EXERCISE INSTRUCTIONS:
In the entries below, repeat only the lines between those holding "(513, 271) = (433, 153): none -> blue cube" and "(520, 241) = (715, 437): yellow", inclusive. Leave pictures out.
EXERCISE DATA: Begin
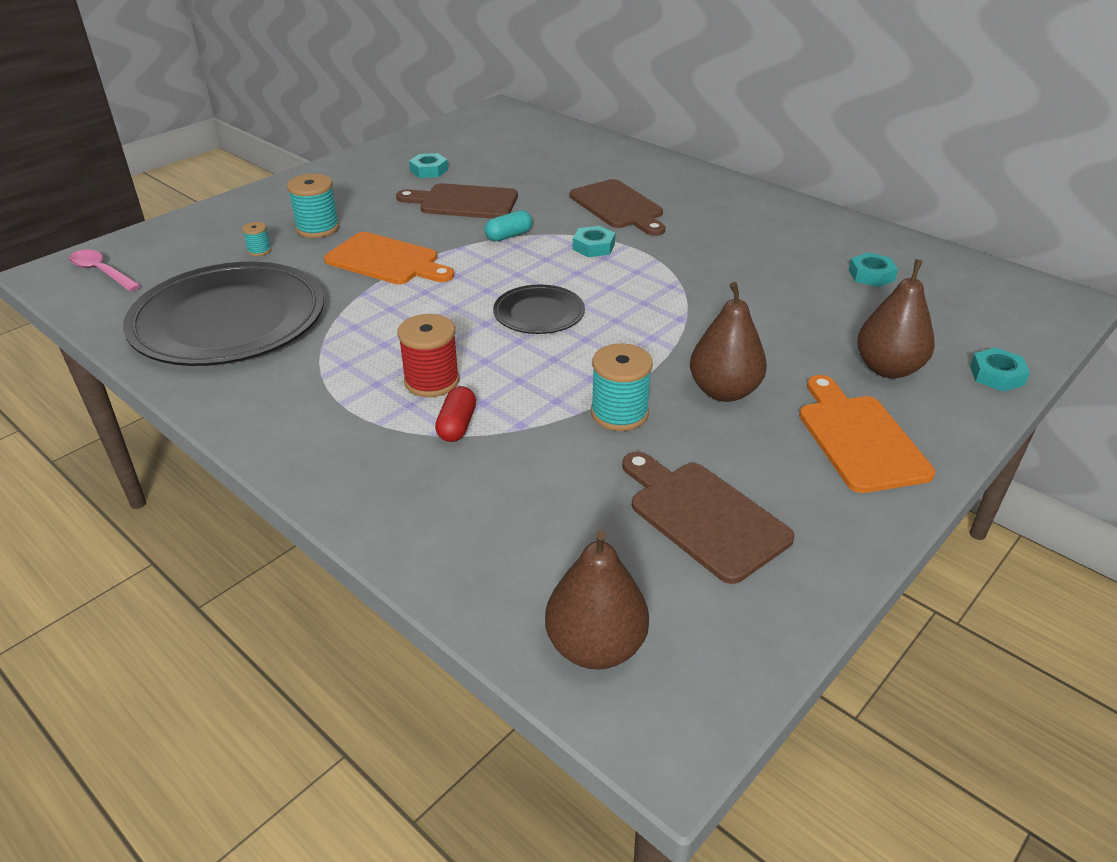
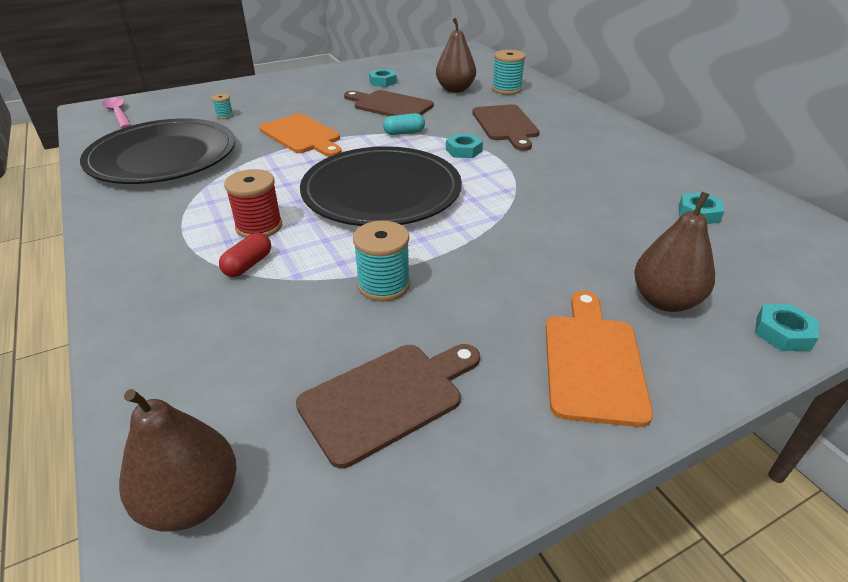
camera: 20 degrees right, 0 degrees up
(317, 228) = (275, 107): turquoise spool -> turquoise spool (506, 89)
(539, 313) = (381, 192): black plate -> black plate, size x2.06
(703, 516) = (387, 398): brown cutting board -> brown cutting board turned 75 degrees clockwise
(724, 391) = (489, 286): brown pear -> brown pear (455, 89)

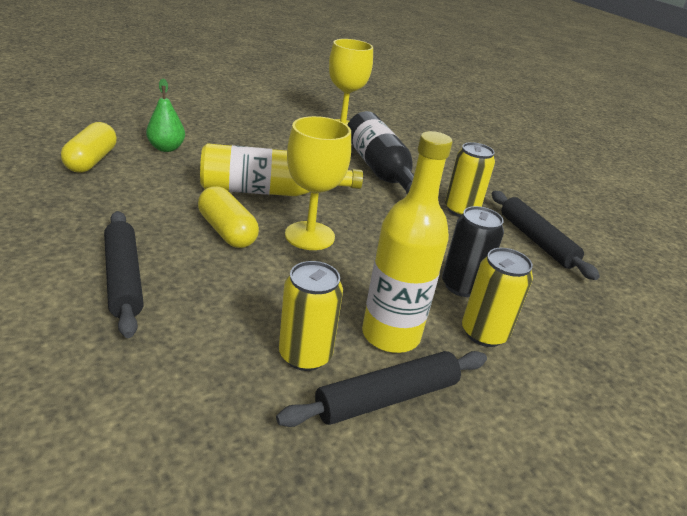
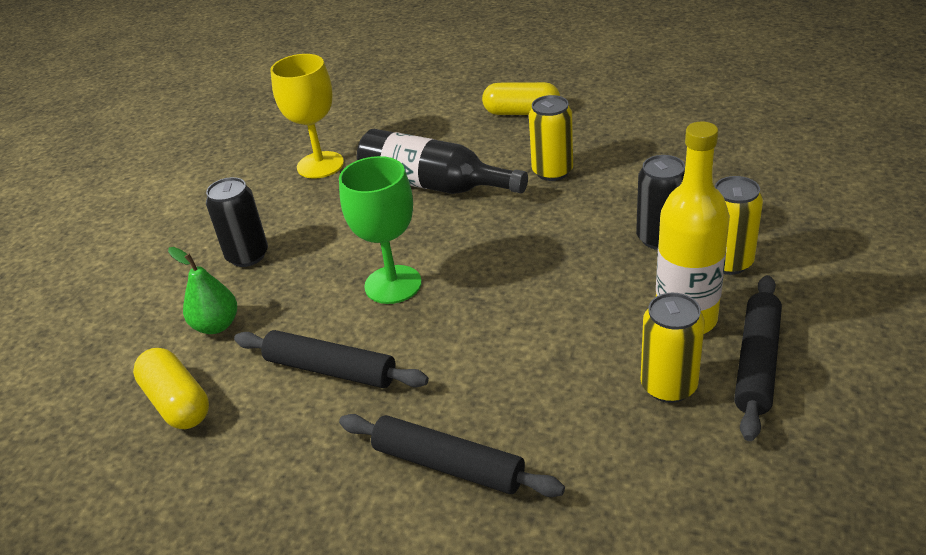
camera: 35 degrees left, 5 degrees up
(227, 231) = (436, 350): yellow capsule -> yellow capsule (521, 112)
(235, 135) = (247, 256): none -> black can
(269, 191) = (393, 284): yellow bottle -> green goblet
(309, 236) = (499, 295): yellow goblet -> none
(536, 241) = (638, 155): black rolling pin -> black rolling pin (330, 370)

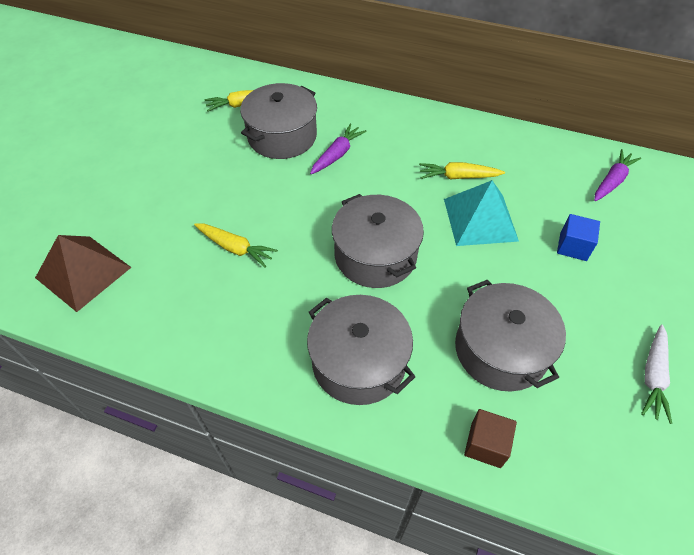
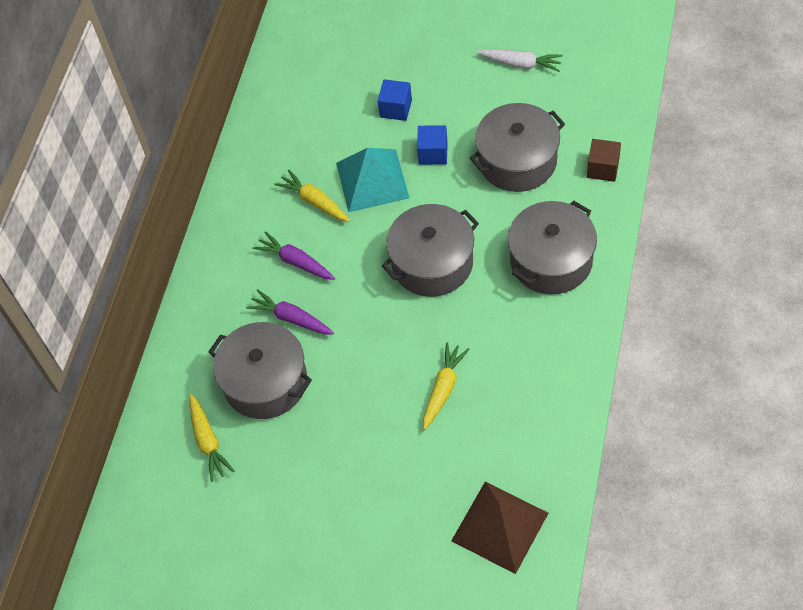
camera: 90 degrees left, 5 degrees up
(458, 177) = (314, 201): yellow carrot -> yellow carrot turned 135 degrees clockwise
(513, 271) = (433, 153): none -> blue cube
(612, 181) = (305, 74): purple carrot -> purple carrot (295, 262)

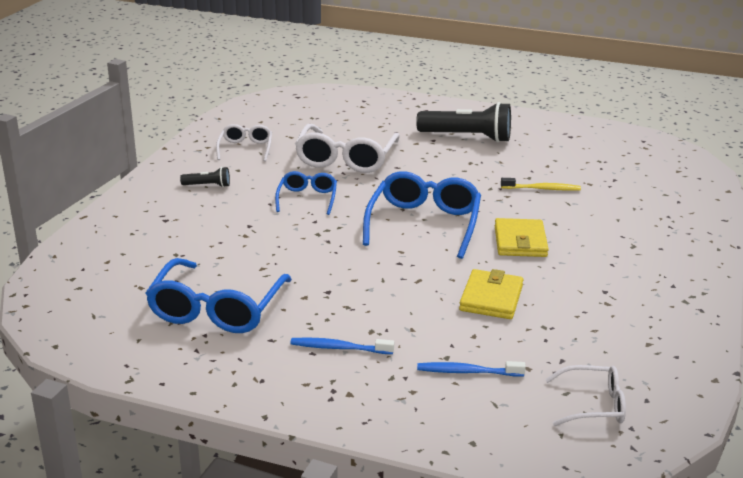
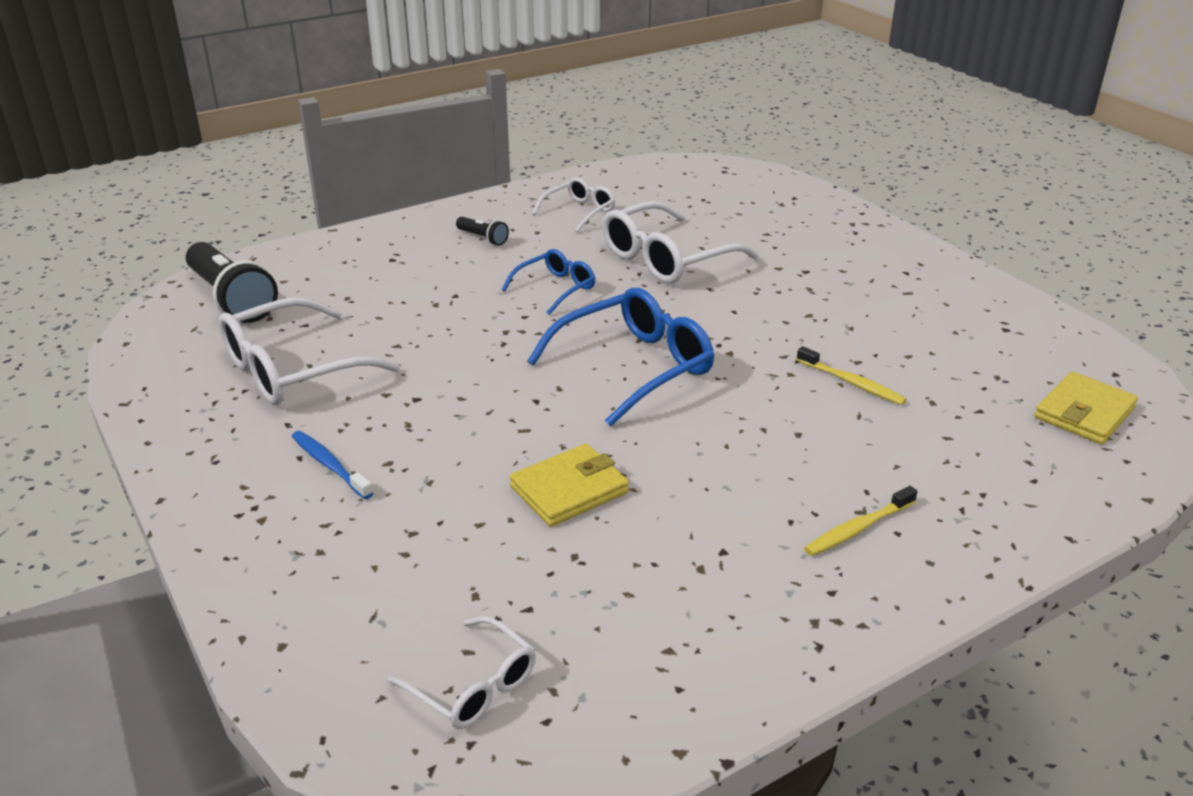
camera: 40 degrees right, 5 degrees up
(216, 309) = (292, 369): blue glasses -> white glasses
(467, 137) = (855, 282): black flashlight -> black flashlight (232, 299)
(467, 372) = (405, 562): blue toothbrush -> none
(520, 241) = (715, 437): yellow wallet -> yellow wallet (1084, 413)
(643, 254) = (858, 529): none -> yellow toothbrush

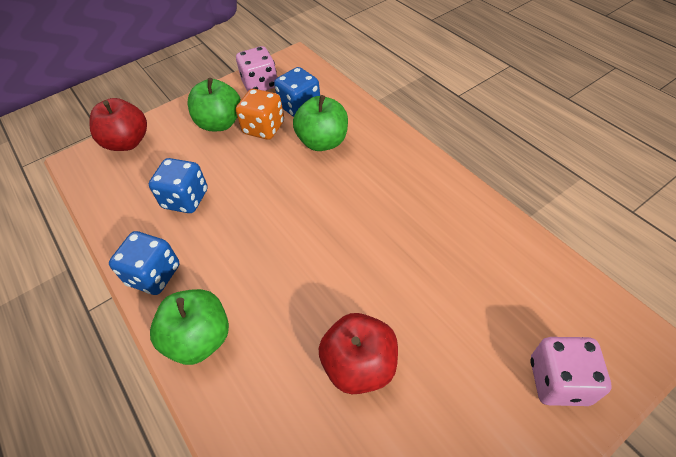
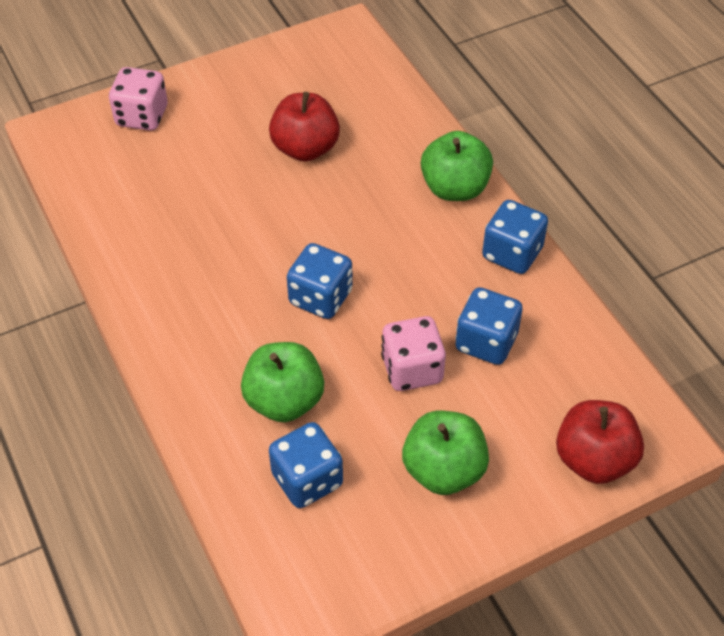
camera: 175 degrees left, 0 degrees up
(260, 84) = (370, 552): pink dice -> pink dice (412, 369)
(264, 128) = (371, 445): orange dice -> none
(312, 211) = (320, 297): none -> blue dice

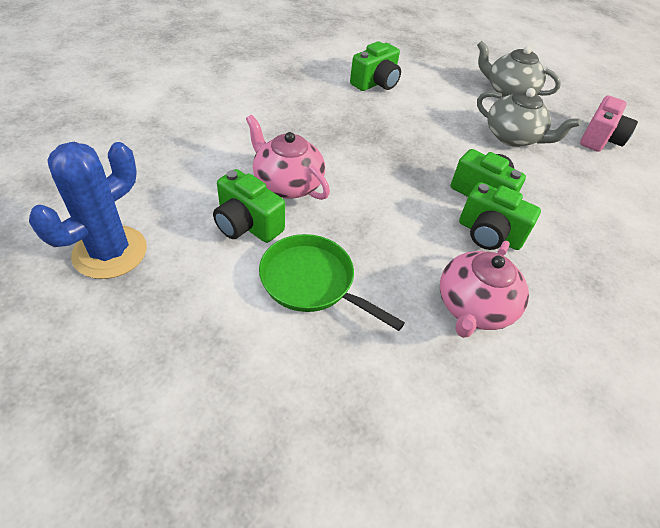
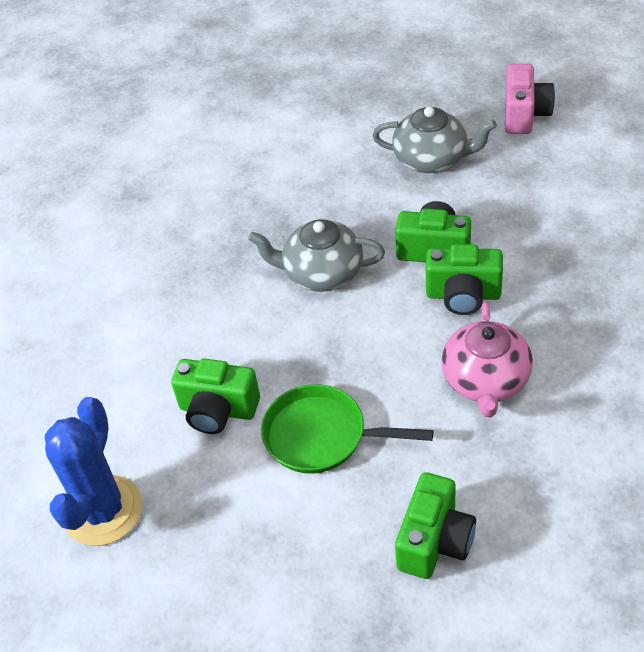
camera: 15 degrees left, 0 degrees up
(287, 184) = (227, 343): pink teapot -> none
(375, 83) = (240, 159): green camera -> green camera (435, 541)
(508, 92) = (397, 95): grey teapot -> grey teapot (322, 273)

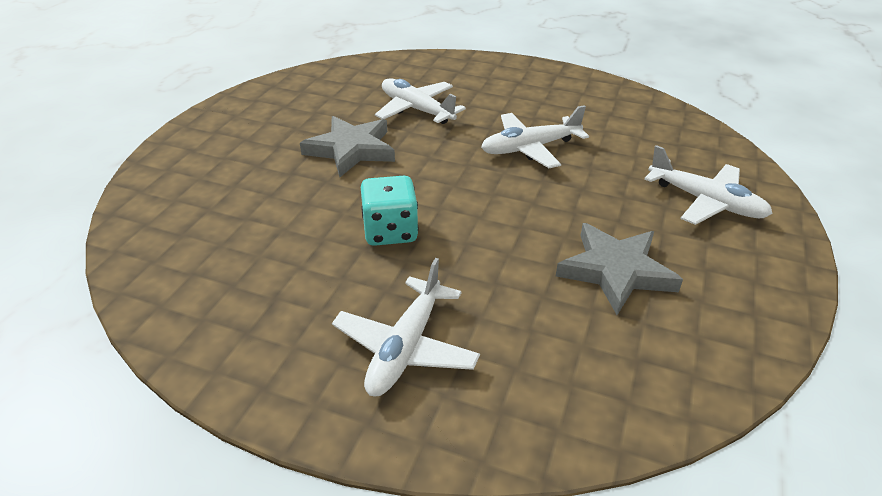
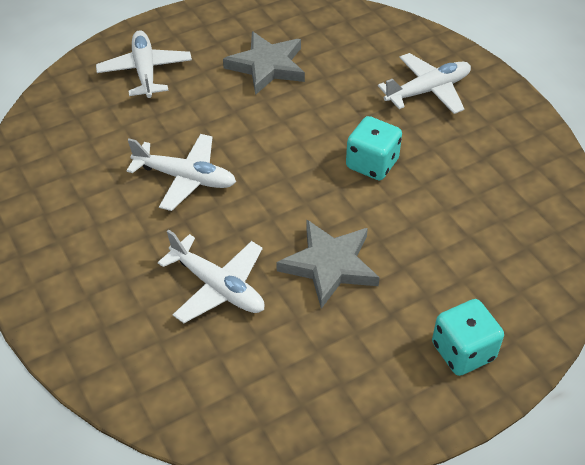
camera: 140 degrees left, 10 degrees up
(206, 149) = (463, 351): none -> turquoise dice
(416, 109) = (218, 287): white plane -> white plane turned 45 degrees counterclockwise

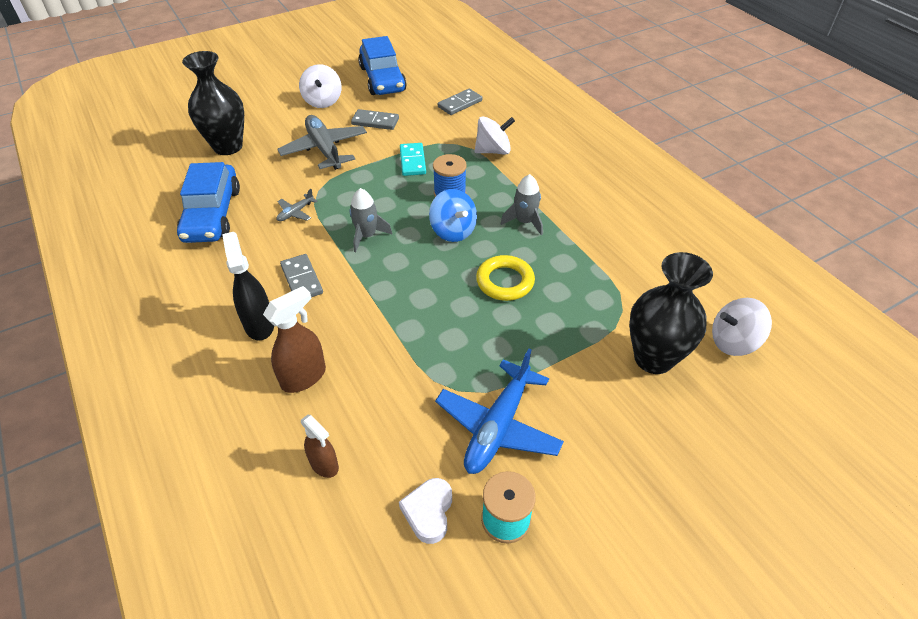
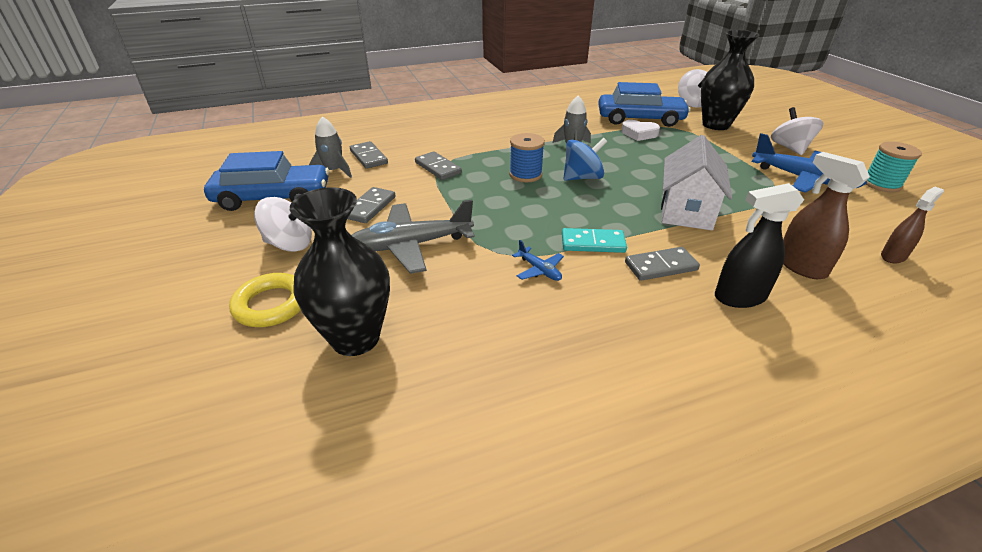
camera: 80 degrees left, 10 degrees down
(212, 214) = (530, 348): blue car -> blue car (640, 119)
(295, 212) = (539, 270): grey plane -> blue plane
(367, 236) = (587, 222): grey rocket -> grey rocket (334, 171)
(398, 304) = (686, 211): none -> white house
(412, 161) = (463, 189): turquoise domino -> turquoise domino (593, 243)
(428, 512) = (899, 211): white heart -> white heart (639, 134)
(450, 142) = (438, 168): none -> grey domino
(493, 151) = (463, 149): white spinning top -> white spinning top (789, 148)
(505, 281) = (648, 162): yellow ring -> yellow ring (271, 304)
EXERCISE DATA: End
EXERCISE SOLUTION:
(513, 271) = (433, 153): none -> blue cube
(612, 181) = (305, 74): purple carrot -> purple carrot (295, 262)

camera: 40 degrees right, 5 degrees up
(216, 309) = (292, 369): blue glasses -> white glasses
(467, 137) = (855, 282): black flashlight -> black flashlight (232, 299)
(467, 372) = (405, 562): blue toothbrush -> none
(520, 241) = (715, 437): yellow wallet -> yellow wallet (1084, 413)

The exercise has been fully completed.